Required work
Every entry must come back exactly as it was given.
Data section START
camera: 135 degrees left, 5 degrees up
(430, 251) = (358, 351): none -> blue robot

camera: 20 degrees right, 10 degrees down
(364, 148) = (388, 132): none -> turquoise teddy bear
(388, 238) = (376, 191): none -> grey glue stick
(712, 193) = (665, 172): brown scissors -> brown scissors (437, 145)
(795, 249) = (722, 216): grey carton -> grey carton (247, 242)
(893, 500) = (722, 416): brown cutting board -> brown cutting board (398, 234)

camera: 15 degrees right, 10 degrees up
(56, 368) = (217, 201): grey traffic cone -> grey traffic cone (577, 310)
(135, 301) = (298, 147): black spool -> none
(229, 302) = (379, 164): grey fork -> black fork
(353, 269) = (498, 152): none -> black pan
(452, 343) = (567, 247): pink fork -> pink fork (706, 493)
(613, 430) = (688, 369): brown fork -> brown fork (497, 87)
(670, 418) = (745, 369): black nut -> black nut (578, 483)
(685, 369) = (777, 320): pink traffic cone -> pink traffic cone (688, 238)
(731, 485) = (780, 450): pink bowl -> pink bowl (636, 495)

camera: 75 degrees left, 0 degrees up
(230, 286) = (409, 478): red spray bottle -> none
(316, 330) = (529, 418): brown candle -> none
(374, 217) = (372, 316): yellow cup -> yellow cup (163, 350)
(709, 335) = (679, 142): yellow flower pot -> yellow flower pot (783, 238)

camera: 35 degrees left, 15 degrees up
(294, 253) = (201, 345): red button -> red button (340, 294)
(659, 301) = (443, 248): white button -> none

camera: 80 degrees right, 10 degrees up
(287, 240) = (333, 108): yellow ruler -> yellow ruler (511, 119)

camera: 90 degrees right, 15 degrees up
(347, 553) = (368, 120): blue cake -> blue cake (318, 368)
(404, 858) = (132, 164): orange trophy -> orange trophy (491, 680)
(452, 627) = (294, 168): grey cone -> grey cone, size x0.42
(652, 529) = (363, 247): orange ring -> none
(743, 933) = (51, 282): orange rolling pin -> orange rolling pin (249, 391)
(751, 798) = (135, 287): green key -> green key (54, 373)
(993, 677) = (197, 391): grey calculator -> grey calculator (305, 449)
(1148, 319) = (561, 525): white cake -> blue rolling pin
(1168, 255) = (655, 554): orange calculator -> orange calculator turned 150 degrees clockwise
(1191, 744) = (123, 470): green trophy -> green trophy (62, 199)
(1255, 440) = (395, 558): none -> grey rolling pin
Data section END
Task answer
camera: 135 degrees left, 5 degrees up
(430, 251) = (358, 351): none -> blue robot

camera: 20 degrees right, 10 degrees down
(364, 148) = (388, 132): none -> turquoise teddy bear
(388, 238) = (376, 191): none -> grey glue stick
(712, 193) = (665, 172): brown scissors -> brown scissors (437, 145)
(795, 249) = (722, 216): grey carton -> grey carton (247, 242)
(893, 500) = (722, 416): brown cutting board -> brown cutting board (398, 234)

camera: 15 degrees right, 10 degrees up
(56, 368) = (217, 201): grey traffic cone -> grey traffic cone (577, 310)
(135, 301) = (298, 147): black spool -> none
(229, 302) = (379, 164): grey fork -> black fork
(353, 269) = (498, 152): none -> black pan
(452, 343) = (567, 247): pink fork -> pink fork (706, 493)
(613, 430) = (688, 369): brown fork -> brown fork (497, 87)
(670, 418) = (745, 369): black nut -> black nut (578, 483)
(685, 369) = (777, 320): pink traffic cone -> pink traffic cone (688, 238)
(731, 485) = (780, 450): pink bowl -> pink bowl (636, 495)

camera: 75 degrees left, 0 degrees up
(230, 286) = (409, 478): red spray bottle -> none
(316, 330) = (529, 418): brown candle -> none
(374, 217) = (372, 316): yellow cup -> yellow cup (163, 350)
(709, 335) = (679, 142): yellow flower pot -> yellow flower pot (783, 238)

camera: 35 degrees left, 15 degrees up
(294, 253) = (201, 345): red button -> red button (340, 294)
(659, 301) = (443, 248): white button -> none

camera: 80 degrees right, 10 degrees up
(287, 240) = (333, 108): yellow ruler -> yellow ruler (511, 119)

camera: 90 degrees right, 15 degrees up
(347, 553) = (368, 120): blue cake -> blue cake (318, 368)
(404, 858) = (132, 164): orange trophy -> orange trophy (491, 680)
(452, 627) = (294, 168): grey cone -> grey cone, size x0.42
(652, 529) = (363, 247): orange ring -> none
(743, 933) = (51, 282): orange rolling pin -> orange rolling pin (249, 391)
(751, 798) = (135, 287): green key -> green key (54, 373)
(993, 677) = (197, 391): grey calculator -> grey calculator (305, 449)
(1148, 319) = (561, 525): white cake -> blue rolling pin
(1168, 255) = (655, 554): orange calculator -> orange calculator turned 150 degrees clockwise
(1191, 744) = (123, 470): green trophy -> green trophy (62, 199)
(1255, 440) = (395, 558): none -> grey rolling pin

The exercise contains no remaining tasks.